• [LISTED RECORDS]:
::::::::::

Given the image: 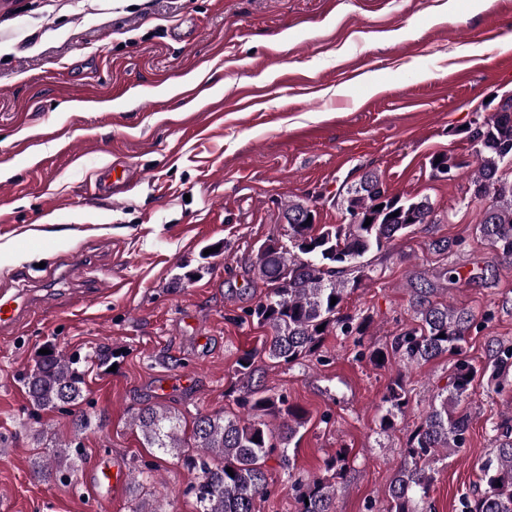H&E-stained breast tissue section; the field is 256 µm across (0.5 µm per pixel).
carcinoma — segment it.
<instances>
[{"instance_id": "carcinoma-1", "label": "carcinoma", "mask_w": 512, "mask_h": 512, "mask_svg": "<svg viewBox=\"0 0 512 512\" xmlns=\"http://www.w3.org/2000/svg\"><path fill=\"white\" fill-rule=\"evenodd\" d=\"M464 133L475 156L469 190L473 198L489 201L476 231L500 257L512 260V180L501 174L512 157V111L497 108ZM339 205L350 223L316 224L308 220L315 214L309 205L288 202L284 209L287 238H268L255 250L254 274L268 292L246 315L272 330L265 351L276 364L290 366L316 354L324 337L333 332L354 336L357 345H362L370 317L345 314L343 308L348 289L356 288L361 273L370 267L368 256L418 225L438 222L430 197L393 195L373 172L347 188ZM368 218L372 222L366 226ZM333 297L337 299L334 305ZM412 307L414 326L393 337L390 347L372 348L369 358L374 365L384 367L395 357L418 364L445 353L458 360L448 384L437 393L436 403L409 435L380 512H418L417 504L429 498L433 484L430 463L463 448L471 424L470 414L459 406L476 376L473 365L463 357V343L473 327L472 313L433 302L422 289L416 292ZM321 325L324 329L317 330ZM78 363L54 347L41 355L24 378L32 406L50 410L77 405L85 377ZM489 367L497 376L508 374L512 346L501 345L493 351ZM236 401L244 414H200L188 439L182 436L180 416L163 405L146 407L133 418L148 447L181 459L195 473L186 493L195 499L197 512H255L256 496L270 485L265 462L276 454L282 469H294L288 448L307 423L305 411L273 389L259 386L246 389ZM383 403L379 428L387 432L394 429L397 416L408 404L402 376L391 381ZM494 442L493 452L479 464L484 490L464 498L462 512H512V425L503 423ZM81 451L78 446L72 451L67 447L57 450L35 467L46 478L55 475L63 483L70 482L76 472L75 457ZM327 467L334 475L295 483L299 512H335L336 476L344 473L346 456L337 454ZM152 471L146 465L133 476L131 512H160L142 495Z\"/></svg>"}]
</instances>
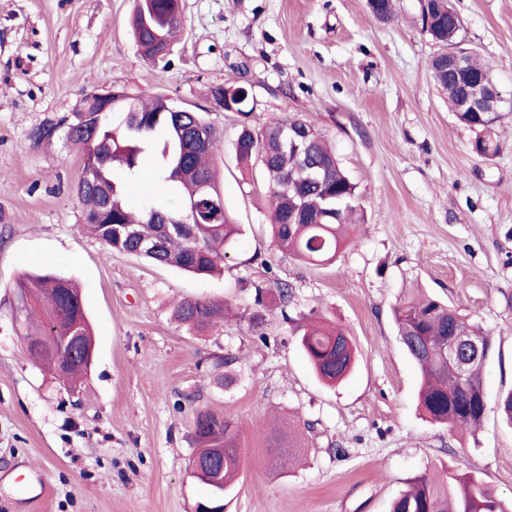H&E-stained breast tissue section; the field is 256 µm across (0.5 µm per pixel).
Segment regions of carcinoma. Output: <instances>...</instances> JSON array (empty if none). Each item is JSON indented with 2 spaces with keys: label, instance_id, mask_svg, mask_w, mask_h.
<instances>
[{
  "label": "carcinoma",
  "instance_id": "carcinoma-1",
  "mask_svg": "<svg viewBox=\"0 0 512 512\" xmlns=\"http://www.w3.org/2000/svg\"><path fill=\"white\" fill-rule=\"evenodd\" d=\"M369 12L379 21L394 16L393 0H367ZM420 20L438 47L430 62L435 83L448 96L457 120L475 133L474 151L482 157L498 153L494 139L495 112H459L465 81L448 73L445 52L448 40H462L463 22L458 13L448 16V0H425ZM181 15L170 0H136L132 35L136 46L151 59L157 40H177ZM117 102L107 112H74L71 119L46 120L34 127L29 139L35 146L61 136L82 152V174L77 195L82 220L108 248L145 257L160 265L176 267L198 277L222 268L228 249L241 234L224 206V195L215 178L213 158L224 137L223 130L199 112H175L171 102L156 96L148 102L116 92ZM308 127L289 116L279 123L256 129L240 127L235 140L239 161L260 164L274 204L270 250L288 253L313 265L332 262L344 246L353 243L346 233L361 208L357 184L340 164L334 151L318 133L307 146L290 145L286 133ZM154 157L150 180L170 186L174 202L161 204L146 195L133 213L127 204L126 184L143 175V158ZM14 317L21 318L25 355L48 336H80L86 350L93 337L82 295L72 280L45 269L19 279ZM182 322L205 330L225 319L224 305L202 299L183 301L176 310ZM400 342L421 379L419 405L426 418L461 436L476 432L488 407L484 368L494 340L478 328L470 315L452 304L426 294H404L394 308ZM303 352L316 375L334 385L347 379L357 360L349 331L316 312L297 327ZM465 336L470 355L465 367L450 354L457 334ZM41 365L64 379L75 392L87 375L88 361L64 362L45 358ZM210 428H195L202 459L224 455V467L210 474L211 497L205 504H223L239 473L241 448L236 421L211 411L197 414ZM297 447L293 437L273 436L275 457ZM391 512H512L482 478L461 474L453 467H439L415 477L393 502Z\"/></svg>",
  "mask_w": 512,
  "mask_h": 512
}]
</instances>
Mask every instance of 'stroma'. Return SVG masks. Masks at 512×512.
Returning a JSON list of instances; mask_svg holds the SVG:
<instances>
[{
    "label": "stroma",
    "instance_id": "35a3bbf8",
    "mask_svg": "<svg viewBox=\"0 0 512 512\" xmlns=\"http://www.w3.org/2000/svg\"><path fill=\"white\" fill-rule=\"evenodd\" d=\"M394 3L384 23L365 0H181V38L155 63L132 37L135 0H0V476L17 465L41 474L33 512H195L210 493L191 470L206 410L235 419L244 448L224 512H389L440 462L512 497V426L497 409L512 391V0H453L465 47L492 64L503 97L501 150L489 158L433 82L420 0ZM225 84L248 89L249 115L215 106L211 91ZM102 86L167 96L223 129L220 184L242 229L223 274L117 253L87 232L78 150L34 146L28 133ZM290 115L335 148L364 208L353 244L322 266L271 251L262 175L233 147L242 124ZM45 268L83 289L95 354L76 394L25 357L13 320L14 283ZM278 282L292 287L289 308L266 297L253 326L255 285ZM417 287L494 336L475 434L454 436L417 408L419 374L393 315ZM191 298L234 316L189 328L173 310ZM312 311L346 327L358 350L333 388L294 331ZM275 418L298 437L295 465L271 454Z\"/></svg>",
    "mask_w": 512,
    "mask_h": 512
}]
</instances>
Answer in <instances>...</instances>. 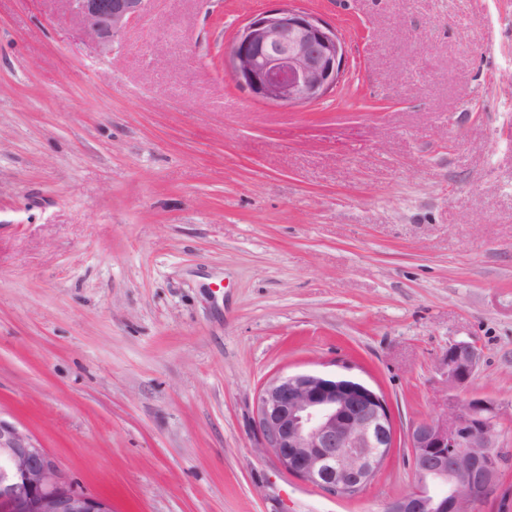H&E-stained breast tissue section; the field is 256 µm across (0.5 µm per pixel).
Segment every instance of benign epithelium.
<instances>
[{
    "label": "benign epithelium",
    "mask_w": 512,
    "mask_h": 512,
    "mask_svg": "<svg viewBox=\"0 0 512 512\" xmlns=\"http://www.w3.org/2000/svg\"><path fill=\"white\" fill-rule=\"evenodd\" d=\"M104 52L149 0H60ZM347 44L314 13L271 8L251 16L226 52L232 80L281 105L316 101L342 78ZM480 352L457 342L445 356L446 381L466 384ZM498 406L467 398L409 429L415 486L386 512H472L491 495L506 449L498 445ZM260 449L285 472L340 498L359 495L395 447L382 395L348 378L300 373L271 380L258 397ZM0 512H112L109 500L73 487L45 448L0 419Z\"/></svg>",
    "instance_id": "1"
}]
</instances>
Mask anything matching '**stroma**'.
Here are the masks:
<instances>
[{"label":"stroma","mask_w":512,"mask_h":512,"mask_svg":"<svg viewBox=\"0 0 512 512\" xmlns=\"http://www.w3.org/2000/svg\"><path fill=\"white\" fill-rule=\"evenodd\" d=\"M287 4L348 45L316 103L228 74L269 0H150L108 53L0 0V419L112 512H383L455 399L512 448V0ZM306 371L390 410L356 497L260 451L261 389ZM480 352L472 342H457L448 347L445 356L446 382L454 386L466 384L474 375Z\"/></svg>","instance_id":"obj_1"}]
</instances>
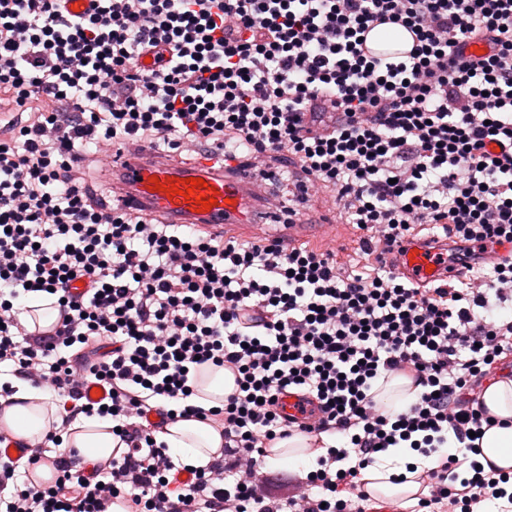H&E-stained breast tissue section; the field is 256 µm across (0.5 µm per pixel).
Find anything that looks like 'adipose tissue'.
<instances>
[{"label":"adipose tissue","mask_w":512,"mask_h":512,"mask_svg":"<svg viewBox=\"0 0 512 512\" xmlns=\"http://www.w3.org/2000/svg\"><path fill=\"white\" fill-rule=\"evenodd\" d=\"M14 389L13 405L0 412V427L16 437L32 439L42 435L52 426L64 425L63 444L83 449L90 460L110 458L118 444L112 433V420L98 415H79L71 422H63L55 405L49 404L46 391L31 387L27 382L13 377L9 380ZM481 398L490 413L504 419V426L487 428L479 442L478 462L483 469L512 471V378L497 377L488 381ZM178 454L182 465H206L212 455L224 444L220 432L211 425L194 418H180L156 434ZM437 457L426 456L410 448H390L379 453L376 462L362 472L374 499L384 502H403L411 505L419 494L421 485L416 473L436 467Z\"/></svg>","instance_id":"ef3b65f1"}]
</instances>
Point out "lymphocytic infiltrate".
Segmentation results:
<instances>
[{"instance_id": "lymphocytic-infiltrate-1", "label": "lymphocytic infiltrate", "mask_w": 512, "mask_h": 512, "mask_svg": "<svg viewBox=\"0 0 512 512\" xmlns=\"http://www.w3.org/2000/svg\"><path fill=\"white\" fill-rule=\"evenodd\" d=\"M381 19L414 33L409 55H365L361 34ZM476 39L490 55L466 54ZM146 50L158 70L137 67ZM139 141L322 183L361 231L365 264L104 211L77 175L85 153ZM283 152L294 169L272 170ZM423 227L512 243V0H90L80 14L0 0V367L121 430L91 470L75 448L44 455L53 428L21 457L0 455L5 512H107L120 498L131 512H366V491L345 499L344 486L410 440L425 455L458 448L422 475L417 512L503 498L478 462L468 479L457 468L495 423L473 390L512 352V320L492 317L512 303V258L410 283L386 255ZM50 290L53 330H28L20 296ZM208 367L236 388L205 410L190 399ZM397 376L418 394L393 412L373 385ZM86 381L106 398L85 399ZM291 389L315 418L284 413ZM179 416L221 429L207 466L186 469L155 443ZM324 433L337 442L302 488L260 489L272 443ZM23 462L57 481L14 486Z\"/></svg>"}]
</instances>
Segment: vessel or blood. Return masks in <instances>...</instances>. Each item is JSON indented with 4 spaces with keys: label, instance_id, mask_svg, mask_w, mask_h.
<instances>
[{
    "label": "vessel or blood",
    "instance_id": "1",
    "mask_svg": "<svg viewBox=\"0 0 512 512\" xmlns=\"http://www.w3.org/2000/svg\"><path fill=\"white\" fill-rule=\"evenodd\" d=\"M109 196L126 209L163 224H194L207 231L232 232L249 239L263 236L266 223H283L289 241L298 242L313 235L331 240L334 230L329 221L302 223L300 216L284 219L282 213L266 206L261 189L263 178L253 168L228 169L222 161L205 156L180 161L147 145L111 148L104 155ZM179 181L201 178L214 190L215 205L197 212L194 200L150 187L152 178ZM462 254L448 240L422 237L403 243L395 258L397 271L409 280L424 284L452 278L462 267Z\"/></svg>",
    "mask_w": 512,
    "mask_h": 512
}]
</instances>
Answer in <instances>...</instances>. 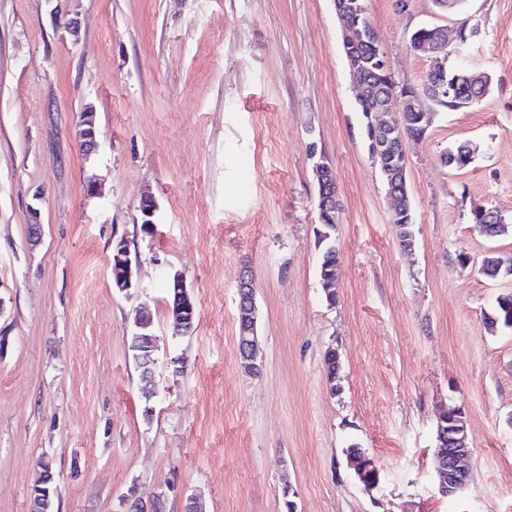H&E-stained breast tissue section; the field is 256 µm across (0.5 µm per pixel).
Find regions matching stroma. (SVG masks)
Masks as SVG:
<instances>
[{
	"label": "stroma",
	"instance_id": "stroma-1",
	"mask_svg": "<svg viewBox=\"0 0 512 512\" xmlns=\"http://www.w3.org/2000/svg\"><path fill=\"white\" fill-rule=\"evenodd\" d=\"M366 7L397 87L421 88L431 68L408 46L421 26L476 28L448 63L489 79L479 103L436 109L407 143L410 254L363 139L333 0H0V512H31L45 456L55 512H128L131 493L162 512L193 496L205 512H282L288 486L298 512H512V331L487 324L512 277L478 270L512 253V0ZM461 142L472 163L445 166ZM318 153L336 172L332 304ZM479 205L504 217V235L478 233ZM119 240L127 291L111 277ZM244 271L254 376L237 347ZM176 274L197 304L187 332L167 303ZM142 307L157 344L149 397L130 348ZM448 405L466 418L472 475L446 498L433 452ZM353 444L376 461L375 489L347 464ZM84 110L81 113L80 129H79V142L83 154L89 155L95 152L97 148V139L95 126L92 120V113ZM319 208V228L316 230V247L321 252V263L319 268V277L322 283V288L325 293L327 302L335 303L336 301V288H330L336 285L339 271V250L336 246V226L335 222L321 220ZM126 244L123 241H118L115 244V250L114 254L116 255L115 258L112 257L111 261V272H112V264H118L122 270L121 276L117 282H114L117 288L120 290H129L133 287L134 284V272L132 269V264L128 256L127 247L124 248ZM237 288L240 296L246 298L243 305L240 307L242 316L248 324V329L240 336L243 355L249 358L250 363L256 370L261 371L262 360L259 356L258 336L256 334L257 306L251 280H249L245 274L241 275L238 280Z\"/></svg>",
	"mask_w": 512,
	"mask_h": 512
}]
</instances>
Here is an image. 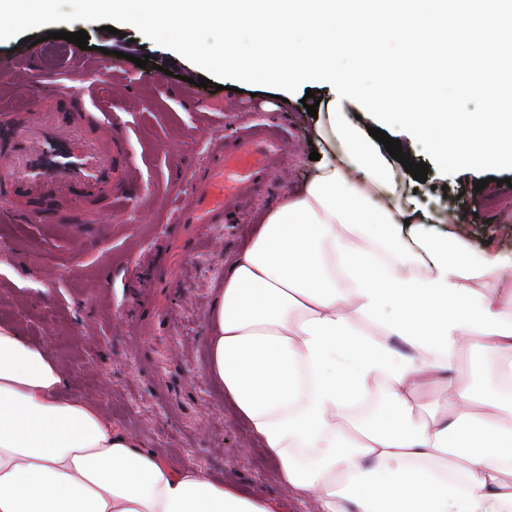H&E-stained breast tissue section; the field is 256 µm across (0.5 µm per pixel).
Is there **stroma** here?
<instances>
[{
	"label": "stroma",
	"instance_id": "obj_1",
	"mask_svg": "<svg viewBox=\"0 0 512 512\" xmlns=\"http://www.w3.org/2000/svg\"><path fill=\"white\" fill-rule=\"evenodd\" d=\"M54 21L11 25L0 37V89L57 74L73 93L96 89L94 101L128 138L135 169L128 200L95 224L0 223V323L17 327L64 364L69 391L93 401L115 426L173 463L190 462L246 494L277 500L283 512H307L275 476L272 462L249 448L245 428L224 408L205 375L208 313L224 265L261 223L266 208L308 180L315 163L302 100L318 84L290 88L202 71L192 55L146 32L91 14L78 0H58ZM85 31L88 49L57 38ZM448 101L454 111L491 112L490 99L466 97L474 76L464 51L474 40L448 41ZM153 56L152 67L135 59ZM212 87L197 85L200 77ZM292 94L289 109L276 99ZM274 116L287 142L285 176L249 201L229 224L209 229L177 221V208L202 172L209 148L226 134ZM412 160L428 164L426 182L405 181V194L440 214H472L463 233L475 246L512 252L511 168L490 167L475 191L466 168L444 171L428 146L431 129L402 135Z\"/></svg>",
	"mask_w": 512,
	"mask_h": 512
}]
</instances>
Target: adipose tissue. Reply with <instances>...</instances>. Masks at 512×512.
<instances>
[{
	"mask_svg": "<svg viewBox=\"0 0 512 512\" xmlns=\"http://www.w3.org/2000/svg\"><path fill=\"white\" fill-rule=\"evenodd\" d=\"M245 78L327 86L313 176L270 207L224 271L206 376L312 512H512V253L481 250L404 198L367 123L434 128L444 168L512 165V79L471 83L499 111L448 109L441 0H82ZM385 18L374 33L370 14ZM221 29L223 44L198 37ZM254 39L238 47L242 31ZM303 32V42L291 41ZM401 51L337 55L348 32ZM435 90L431 112L411 100ZM497 275L505 287H479ZM467 347L491 365L461 367ZM62 364L0 324V512H279L176 465L86 398ZM435 383L450 400L423 401Z\"/></svg>",
	"mask_w": 512,
	"mask_h": 512,
	"instance_id": "obj_1",
	"label": "adipose tissue"
}]
</instances>
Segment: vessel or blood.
Wrapping results in <instances>:
<instances>
[{
	"instance_id": "obj_1",
	"label": "vessel or blood",
	"mask_w": 512,
	"mask_h": 512,
	"mask_svg": "<svg viewBox=\"0 0 512 512\" xmlns=\"http://www.w3.org/2000/svg\"><path fill=\"white\" fill-rule=\"evenodd\" d=\"M11 98L36 101L37 110L20 127L0 111V218L14 223L92 224L111 211L127 183V142L109 114L91 109L84 97L57 85L14 86ZM272 121L235 132L210 153L208 171L194 181L178 212L182 224L210 228L223 223L270 180L284 153ZM80 198L79 210L62 208Z\"/></svg>"
}]
</instances>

::::::::::

• [AIM]: Each line that has the word "blood" should be copied.

• [SOLVED EXERCISE]:
Segment: vessel or blood. Return masks in <instances>...</instances>. Each item is JSON indented with 4 spaces with keys: label, instance_id, mask_svg, mask_w, mask_h.
    "label": "vessel or blood",
Segment: vessel or blood.
	"label": "vessel or blood",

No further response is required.